- [AIM OF THE EXERCISE]:
All records shown below should be given again, character for character.

- [DATASET EXTRACT]:

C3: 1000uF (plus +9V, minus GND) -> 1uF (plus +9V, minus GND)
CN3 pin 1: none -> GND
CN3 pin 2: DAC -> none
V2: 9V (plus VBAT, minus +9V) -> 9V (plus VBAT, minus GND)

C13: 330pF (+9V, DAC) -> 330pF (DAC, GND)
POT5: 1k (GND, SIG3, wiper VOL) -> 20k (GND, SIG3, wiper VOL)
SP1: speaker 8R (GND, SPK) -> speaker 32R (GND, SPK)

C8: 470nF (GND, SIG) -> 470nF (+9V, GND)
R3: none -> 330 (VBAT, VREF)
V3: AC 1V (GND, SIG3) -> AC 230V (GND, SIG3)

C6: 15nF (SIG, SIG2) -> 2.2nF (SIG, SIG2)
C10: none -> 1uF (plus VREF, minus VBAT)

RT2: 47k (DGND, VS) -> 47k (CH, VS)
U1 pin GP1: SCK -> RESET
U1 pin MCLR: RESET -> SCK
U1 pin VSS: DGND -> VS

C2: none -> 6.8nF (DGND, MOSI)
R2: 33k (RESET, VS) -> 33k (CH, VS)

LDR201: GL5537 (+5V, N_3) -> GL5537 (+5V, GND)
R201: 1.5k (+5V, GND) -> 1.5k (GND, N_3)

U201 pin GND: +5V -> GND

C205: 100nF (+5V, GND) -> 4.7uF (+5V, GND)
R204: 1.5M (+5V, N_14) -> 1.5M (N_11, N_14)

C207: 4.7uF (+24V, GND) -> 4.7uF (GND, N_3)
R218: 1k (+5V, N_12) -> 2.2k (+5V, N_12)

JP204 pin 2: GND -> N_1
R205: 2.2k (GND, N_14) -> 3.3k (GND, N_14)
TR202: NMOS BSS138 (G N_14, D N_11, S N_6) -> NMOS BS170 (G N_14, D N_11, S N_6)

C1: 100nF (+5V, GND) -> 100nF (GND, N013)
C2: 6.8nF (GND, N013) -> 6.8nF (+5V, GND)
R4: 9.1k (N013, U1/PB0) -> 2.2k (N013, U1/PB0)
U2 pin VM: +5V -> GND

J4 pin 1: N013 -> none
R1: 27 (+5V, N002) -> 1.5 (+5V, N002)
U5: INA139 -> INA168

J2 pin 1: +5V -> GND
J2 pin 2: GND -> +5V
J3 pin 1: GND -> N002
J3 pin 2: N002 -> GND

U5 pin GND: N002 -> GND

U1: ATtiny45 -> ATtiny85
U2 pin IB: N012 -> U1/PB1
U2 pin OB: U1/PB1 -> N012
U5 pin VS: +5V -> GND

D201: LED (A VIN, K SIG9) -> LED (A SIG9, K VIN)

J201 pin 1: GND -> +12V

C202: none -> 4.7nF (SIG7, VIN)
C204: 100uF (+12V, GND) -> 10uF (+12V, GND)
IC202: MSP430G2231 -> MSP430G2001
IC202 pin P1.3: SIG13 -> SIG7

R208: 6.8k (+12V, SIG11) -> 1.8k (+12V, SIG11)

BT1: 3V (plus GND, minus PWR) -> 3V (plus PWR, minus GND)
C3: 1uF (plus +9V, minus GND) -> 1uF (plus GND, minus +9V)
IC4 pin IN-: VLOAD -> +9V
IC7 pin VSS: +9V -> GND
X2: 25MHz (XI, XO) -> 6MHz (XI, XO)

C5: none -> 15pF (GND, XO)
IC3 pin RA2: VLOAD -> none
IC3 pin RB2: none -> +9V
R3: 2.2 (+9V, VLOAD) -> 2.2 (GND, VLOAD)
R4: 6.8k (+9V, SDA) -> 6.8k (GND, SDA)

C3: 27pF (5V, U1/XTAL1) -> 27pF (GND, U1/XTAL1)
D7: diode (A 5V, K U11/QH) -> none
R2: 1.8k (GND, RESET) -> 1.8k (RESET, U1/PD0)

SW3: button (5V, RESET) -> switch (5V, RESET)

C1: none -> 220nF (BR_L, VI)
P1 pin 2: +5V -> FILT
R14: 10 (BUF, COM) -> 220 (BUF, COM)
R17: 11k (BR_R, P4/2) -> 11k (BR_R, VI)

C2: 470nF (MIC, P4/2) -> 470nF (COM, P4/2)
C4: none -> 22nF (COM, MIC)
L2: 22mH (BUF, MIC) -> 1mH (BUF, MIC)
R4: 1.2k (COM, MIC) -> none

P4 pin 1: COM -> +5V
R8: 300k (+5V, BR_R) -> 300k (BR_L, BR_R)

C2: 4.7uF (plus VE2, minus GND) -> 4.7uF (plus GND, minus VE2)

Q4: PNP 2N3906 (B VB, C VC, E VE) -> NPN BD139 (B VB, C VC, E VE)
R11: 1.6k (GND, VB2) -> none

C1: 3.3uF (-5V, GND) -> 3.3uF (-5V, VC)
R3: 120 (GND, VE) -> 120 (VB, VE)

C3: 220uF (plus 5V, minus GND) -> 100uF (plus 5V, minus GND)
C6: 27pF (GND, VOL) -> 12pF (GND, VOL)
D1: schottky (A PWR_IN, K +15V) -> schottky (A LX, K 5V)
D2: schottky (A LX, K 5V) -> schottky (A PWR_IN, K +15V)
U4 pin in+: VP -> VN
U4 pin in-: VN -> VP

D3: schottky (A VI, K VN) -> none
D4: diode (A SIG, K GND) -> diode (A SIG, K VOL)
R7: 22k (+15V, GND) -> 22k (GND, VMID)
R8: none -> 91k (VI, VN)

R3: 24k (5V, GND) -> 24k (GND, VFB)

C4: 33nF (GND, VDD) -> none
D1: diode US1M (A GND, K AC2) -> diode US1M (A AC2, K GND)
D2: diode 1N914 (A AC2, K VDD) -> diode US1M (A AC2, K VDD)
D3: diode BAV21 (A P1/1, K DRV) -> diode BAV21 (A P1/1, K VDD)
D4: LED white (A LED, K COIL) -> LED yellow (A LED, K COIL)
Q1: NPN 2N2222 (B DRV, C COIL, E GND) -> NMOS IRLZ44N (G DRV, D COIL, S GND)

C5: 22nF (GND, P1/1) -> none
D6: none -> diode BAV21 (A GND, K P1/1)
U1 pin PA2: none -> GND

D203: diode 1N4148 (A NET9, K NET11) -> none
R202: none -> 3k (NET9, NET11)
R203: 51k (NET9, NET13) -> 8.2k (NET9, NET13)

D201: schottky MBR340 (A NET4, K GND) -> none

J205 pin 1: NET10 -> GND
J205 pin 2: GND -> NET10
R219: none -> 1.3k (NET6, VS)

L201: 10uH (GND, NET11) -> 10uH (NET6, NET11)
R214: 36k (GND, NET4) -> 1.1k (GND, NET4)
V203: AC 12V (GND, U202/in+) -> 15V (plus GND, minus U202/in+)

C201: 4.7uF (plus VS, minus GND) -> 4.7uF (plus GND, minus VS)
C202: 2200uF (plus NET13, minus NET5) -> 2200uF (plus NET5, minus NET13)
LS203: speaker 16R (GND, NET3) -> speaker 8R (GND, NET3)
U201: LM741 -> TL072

- [RESULT FOR THIS EXERCISE]:
C3: 1000uF (plus +9V, minus GND) -> 1uF (plus +9V, minus GND)
CN3 pin 1: none -> GND
CN3 pin 2: DAC -> none
V2: 9V (plus VBAT, minus +9V) -> 9V (plus VBAT, minus GND)

C13: 330pF (+9V, DAC) -> 330pF (DAC, GND)
POT5: 1k (GND, SIG3, wiper VOL) -> 20k (GND, SIG3, wiper VOL)
SP1: speaker 8R (GND, SPK) -> speaker 32R (GND, SPK)

C8: 470nF (GND, SIG) -> 470nF (+9V, GND)
R3: none -> 330 (VBAT, VREF)
V3: AC 1V (GND, SIG3) -> AC 230V (GND, SIG3)

C6: 15nF (SIG, SIG2) -> 2.2nF (SIG, SIG2)
C10: none -> 1uF (plus VREF, minus VBAT)

RT2: 47k (DGND, VS) -> 47k (CH, VS)
U1 pin GP1: SCK -> RESET
U1 pin MCLR: RESET -> SCK
U1 pin VSS: DGND -> VS

C2: none -> 6.8nF (DGND, MOSI)
R2: 33k (RESET, VS) -> 33k (CH, VS)

LDR201: GL5537 (+5V, N_3) -> GL5537 (+5V, GND)
R201: 1.5k (+5V, GND) -> 1.5k (GND, N_3)

U201 pin GND: +5V -> GND

C205: 100nF (+5V, GND) -> 4.7uF (+5V, GND)
R204: 1.5M (+5V, N_14) -> 1.5M (N_11, N_14)

C207: 4.7uF (+24V, GND) -> 4.7uF (GND, N_3)
R218: 1k (+5V, N_12) -> 2.2k (+5V, N_12)

JP204 pin 2: GND -> N_1
R205: 2.2k (GND, N_14) -> 3.3k (GND, N_14)
TR202: NMOS BSS138 (G N_14, D N_11, S N_6) -> NMOS BS170 (G N_14, D N_11, S N_6)

C1: 100nF (+5V, GND) -> 100nF (GND, N013)
C2: 6.8nF (GND, N013) -> 6.8nF (+5V, GND)
R4: 9.1k (N013, U1/PB0) -> 2.2k (N013, U1/PB0)
U2 pin VM: +5V -> GND

J4 pin 1: N013 -> none
R1: 27 (+5V, N002) -> 1.5 (+5V, N002)
U5: INA139 -> INA168

J2 pin 1: +5V -> GND
J2 pin 2: GND -> +5V
J3 pin 1: GND -> N002
J3 pin 2: N002 -> GND

U5 pin GND: N002 -> GND

U1: ATtiny45 -> ATtiny85
U2 pin IB: N012 -> U1/PB1
U2 pin OB: U1/PB1 -> N012
U5 pin VS: +5V -> GND

D201: LED (A VIN, K SIG9) -> LED (A SIG9, K VIN)

J201 pin 1: GND -> +12V

C202: none -> 4.7nF (SIG7, VIN)
C204: 100uF (+12V, GND) -> 10uF (+12V, GND)
IC202: MSP430G2231 -> MSP430G2001
IC202 pin P1.3: SIG13 -> SIG7

R208: 6.8k (+12V, SIG11) -> 1.8k (+12V, SIG11)

BT1: 3V (plus GND, minus PWR) -> 3V (plus PWR, minus GND)
C3: 1uF (plus +9V, minus GND) -> 1uF (plus GND, minus +9V)
IC4 pin IN-: VLOAD -> +9V
IC7 pin VSS: +9V -> GND
X2: 25MHz (XI, XO) -> 6MHz (XI, XO)

C5: none -> 15pF (GND, XO)
IC3 pin RA2: VLOAD -> none
IC3 pin RB2: none -> +9V
R3: 2.2 (+9V, VLOAD) -> 2.2 (GND, VLOAD)
R4: 6.8k (+9V, SDA) -> 6.8k (GND, SDA)

C3: 27pF (5V, U1/XTAL1) -> 27pF (GND, U1/XTAL1)
D7: diode (A 5V, K U11/QH) -> none
R2: 1.8k (GND, RESET) -> 1.8k (RESET, U1/PD0)

SW3: button (5V, RESET) -> switch (5V, RESET)

C1: none -> 220nF (BR_L, VI)
P1 pin 2: +5V -> FILT
R14: 10 (BUF, COM) -> 220 (BUF, COM)
R17: 11k (BR_R, P4/2) -> 11k (BR_R, VI)

C2: 470nF (MIC, P4/2) -> 470nF (COM, P4/2)
C4: none -> 22nF (COM, MIC)
L2: 22mH (BUF, MIC) -> 1mH (BUF, MIC)
R4: 1.2k (COM, MIC) -> none

P4 pin 1: COM -> +5V
R8: 300k (+5V, BR_R) -> 300k (BR_L, BR_R)

C2: 4.7uF (plus VE2, minus GND) -> 4.7uF (plus GND, minus VE2)

Q4: PNP 2N3906 (B VB, C VC, E VE) -> NPN BD139 (B VB, C VC, E VE)
R11: 1.6k (GND, VB2) -> none

C1: 3.3uF (-5V, GND) -> 3.3uF (-5V, VC)
R3: 120 (GND, VE) -> 120 (VB, VE)

C3: 220uF (plus 5V, minus GND) -> 100uF (plus 5V, minus GND)
C6: 27pF (GND, VOL) -> 12pF (GND, VOL)
D1: schottky (A PWR_IN, K +15V) -> schottky (A LX, K 5V)
D2: schottky (A LX, K 5V) -> schottky (A PWR_IN, K +15V)
U4 pin in+: VP -> VN
U4 pin in-: VN -> VP

D3: schottky (A VI, K VN) -> none
D4: diode (A SIG, K GND) -> diode (A SIG, K VOL)
R7: 22k (+15V, GND) -> 22k (GND, VMID)
R8: none -> 91k (VI, VN)

R3: 24k (5V, GND) -> 24k (GND, VFB)

C4: 33nF (GND, VDD) -> none
D1: diode US1M (A GND, K AC2) -> diode US1M (A AC2, K GND)
D2: diode 1N914 (A AC2, K VDD) -> diode US1M (A AC2, K VDD)
D3: diode BAV21 (A P1/1, K DRV) -> diode BAV21 (A P1/1, K VDD)
D4: LED white (A LED, K COIL) -> LED yellow (A LED, K COIL)
Q1: NPN 2N2222 (B DRV, C COIL, E GND) -> NMOS IRLZ44N (G DRV, D COIL, S GND)

C5: 22nF (GND, P1/1) -> none
D6: none -> diode BAV21 (A GND, K P1/1)
U1 pin PA2: none -> GND

D203: diode 1N4148 (A NET9, K NET11) -> none
R202: none -> 3k (NET9, NET11)
R203: 51k (NET9, NET13) -> 8.2k (NET9, NET13)

D201: schottky MBR340 (A NET4, K GND) -> none

J205 pin 1: NET10 -> GND
J205 pin 2: GND -> NET10
R219: none -> 1.3k (NET6, VS)

L201: 10uH (GND, NET11) -> 10uH (NET6, NET11)
R214: 36k (GND, NET4) -> 1.1k (GND, NET4)
V203: AC 12V (GND, U202/in+) -> 15V (plus GND, minus U202/in+)

C201: 4.7uF (plus VS, minus GND) -> 4.7uF (plus GND, minus VS)
C202: 2200uF (plus NET13, minus NET5) -> 2200uF (plus NET5, minus NET13)
LS203: speaker 16R (GND, NET3) -> speaker 8R (GND, NET3)
U201: LM741 -> TL072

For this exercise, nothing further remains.